* [WORK TO BE COMPLETED]
Would you output all the lines below precisely as they stand, leaving each picture out?

=== STUDY MATERIAL ===

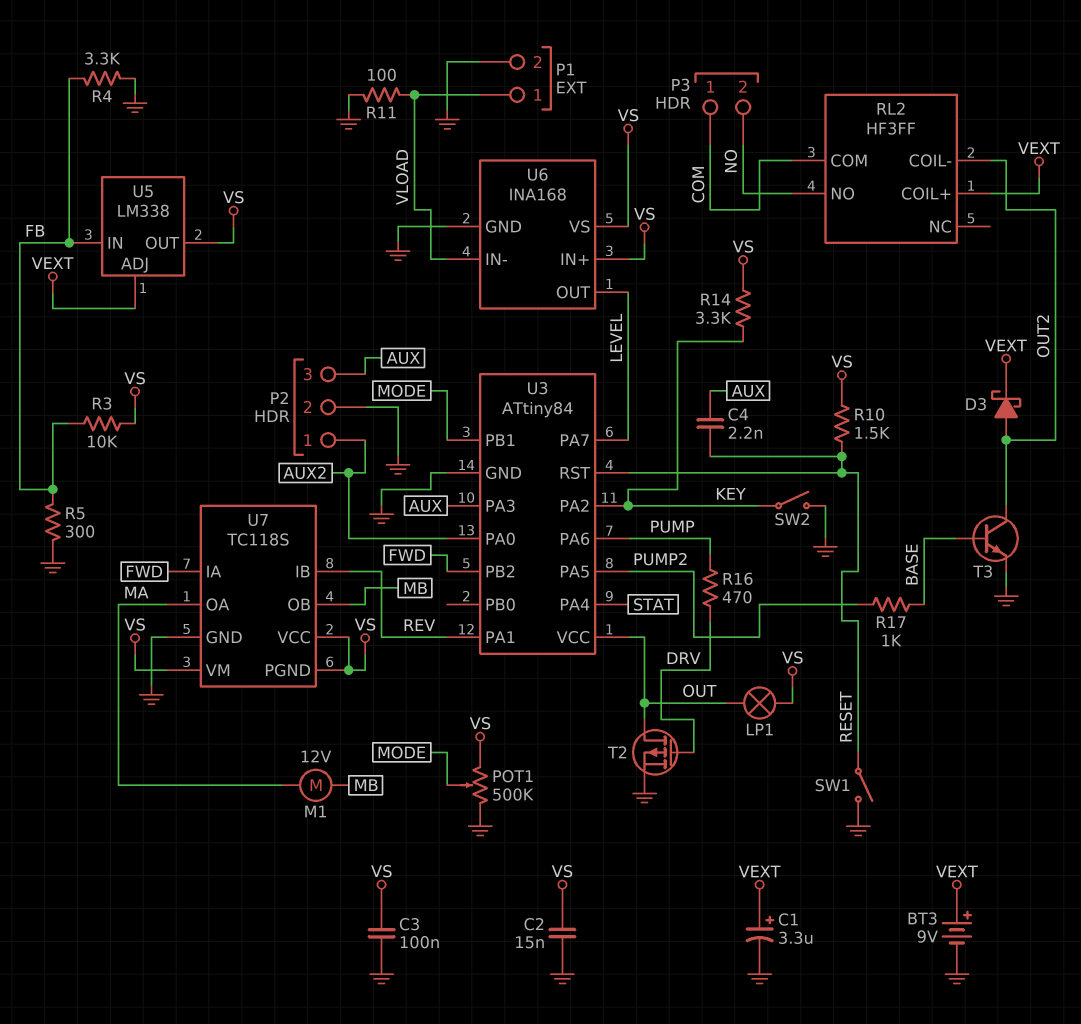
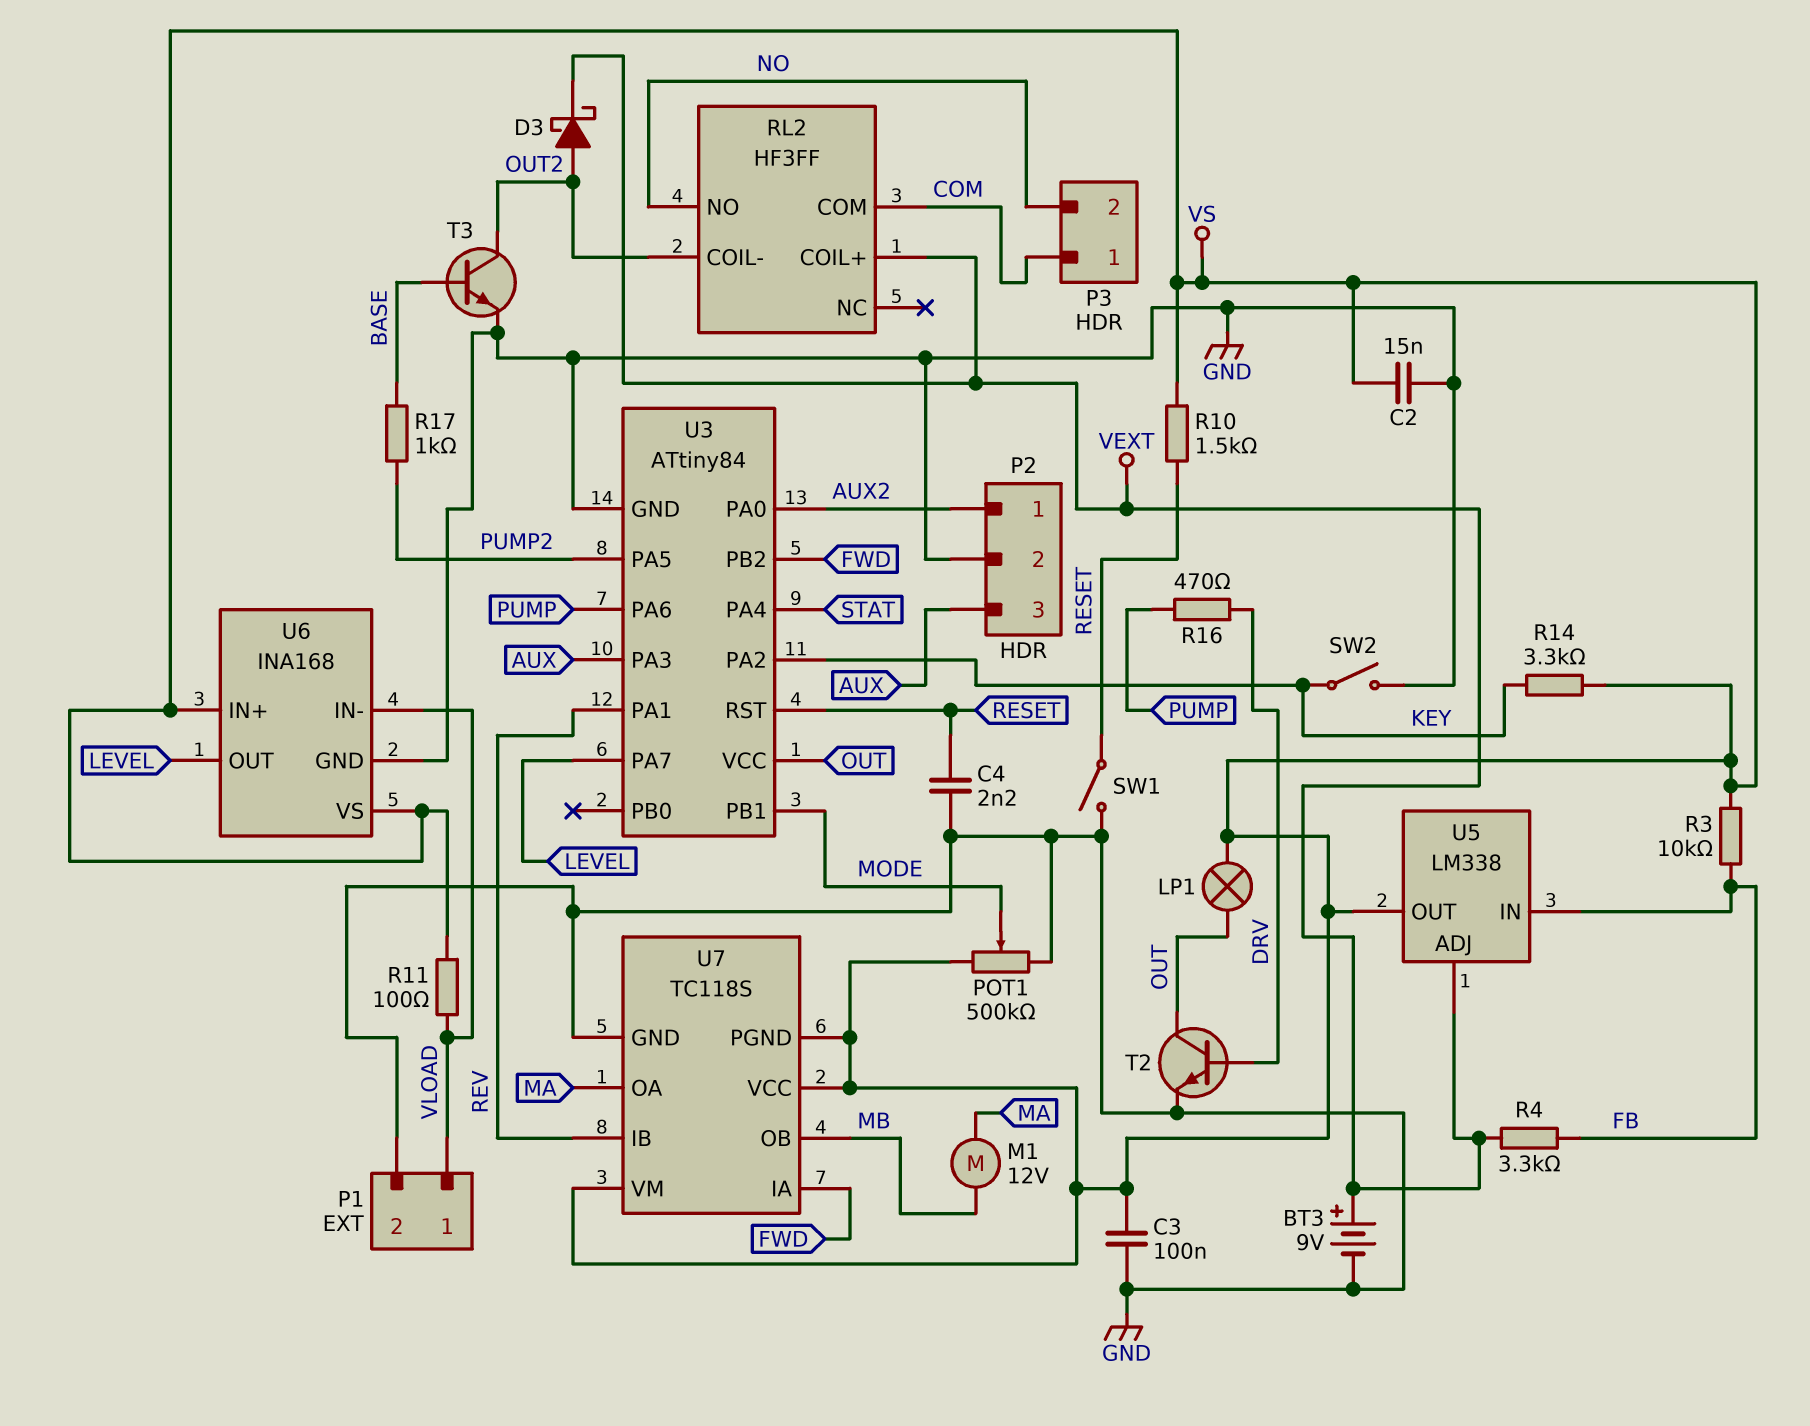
C1: 3.3uF (plus VEXT, minus GND) -> none
C4: 2.2nF (AUX, RESET) -> 2.2nF (GND, RESET)
R4: 3.3k (FB, GND) -> 3.3k (FB, VEXT)
R5: 300 (FB, GND) -> none
R11: 100 (GND, VLOAD) -> 100 (VLOAD, VS)
T2: PMOS (G DRV, D OUT, S GND) -> NPN (B DRV, C OUT, E GND)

===

* [EXERCISE RESPONSE]
C1: 3.3uF (plus VEXT, minus GND) -> none
C4: 2.2nF (AUX, RESET) -> 2.2nF (GND, RESET)
R4: 3.3k (FB, GND) -> 3.3k (FB, VEXT)
R5: 300 (FB, GND) -> none
R11: 100 (GND, VLOAD) -> 100 (VLOAD, VS)
T2: PMOS (G DRV, D OUT, S GND) -> NPN (B DRV, C OUT, E GND)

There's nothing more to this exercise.